(What you are asked to do)
Put the text lines of all the entries below into a JSON list of strings, one string per line, leaving out blank lines. Leave the pictures out of the list.
* * *
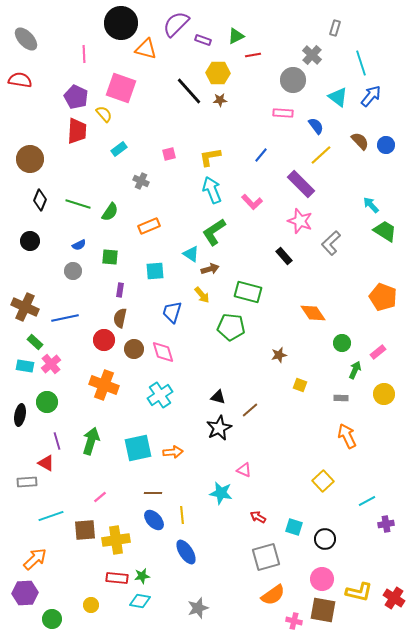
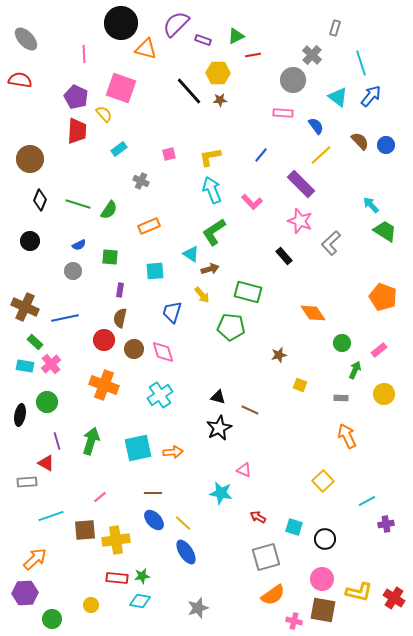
green semicircle at (110, 212): moved 1 px left, 2 px up
pink rectangle at (378, 352): moved 1 px right, 2 px up
brown line at (250, 410): rotated 66 degrees clockwise
yellow line at (182, 515): moved 1 px right, 8 px down; rotated 42 degrees counterclockwise
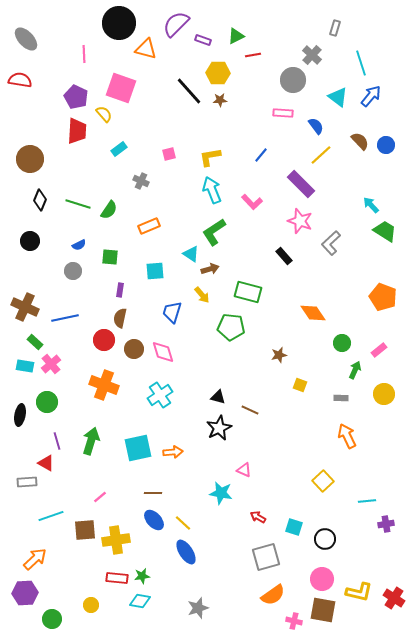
black circle at (121, 23): moved 2 px left
cyan line at (367, 501): rotated 24 degrees clockwise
* * *
(Correct answer)
[
  "green semicircle at (110, 212): moved 1 px left, 2 px up",
  "pink rectangle at (378, 352): moved 1 px right, 2 px up",
  "brown line at (250, 410): rotated 66 degrees clockwise",
  "yellow line at (182, 515): moved 1 px right, 8 px down; rotated 42 degrees counterclockwise",
  "black circle at (121, 23): moved 2 px left",
  "cyan line at (367, 501): rotated 24 degrees clockwise"
]